SUPPLIED DATA:
=======
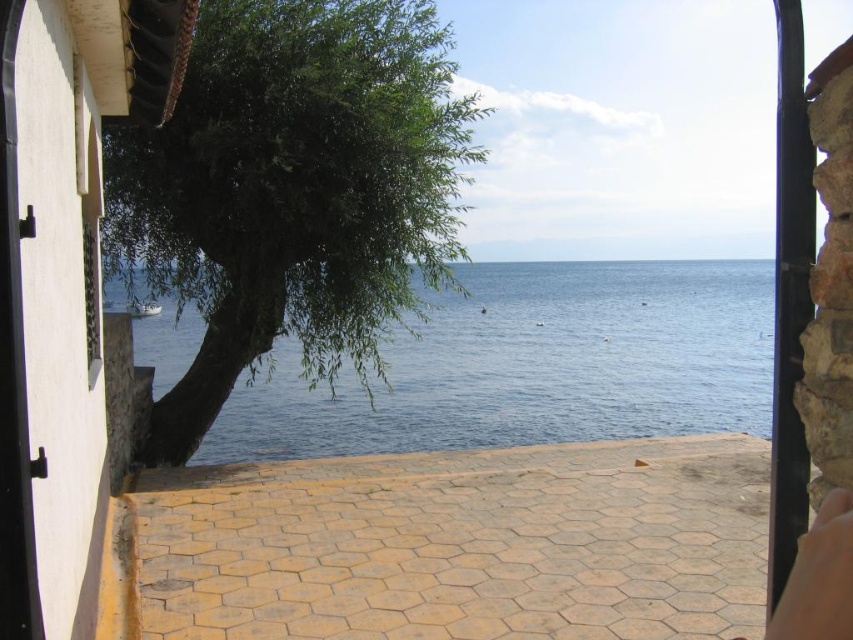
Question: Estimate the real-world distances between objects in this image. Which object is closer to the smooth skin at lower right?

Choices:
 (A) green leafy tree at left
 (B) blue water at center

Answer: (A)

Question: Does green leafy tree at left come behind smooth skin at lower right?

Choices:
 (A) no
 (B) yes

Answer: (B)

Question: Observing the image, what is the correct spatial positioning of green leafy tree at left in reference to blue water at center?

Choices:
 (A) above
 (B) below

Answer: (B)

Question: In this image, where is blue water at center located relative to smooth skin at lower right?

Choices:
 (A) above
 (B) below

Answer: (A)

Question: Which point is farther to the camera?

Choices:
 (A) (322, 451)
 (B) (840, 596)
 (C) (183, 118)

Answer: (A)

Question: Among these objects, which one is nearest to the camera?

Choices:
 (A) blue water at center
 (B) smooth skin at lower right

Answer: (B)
=======
PROBLEM DESCRIPTION:
Rewrite the lines running from the one containing "Question: Among these" through the end of the records as a JSON list of strings, one string per line, leaving out blank lines.

RESPONSE FOR THIS EXERCISE:
[
  "Question: Among these objects, which one is nearest to the camera?",
  "Choices:",
  " (A) blue water at center",
  " (B) smooth skin at lower right",
  "Answer: (B)"
]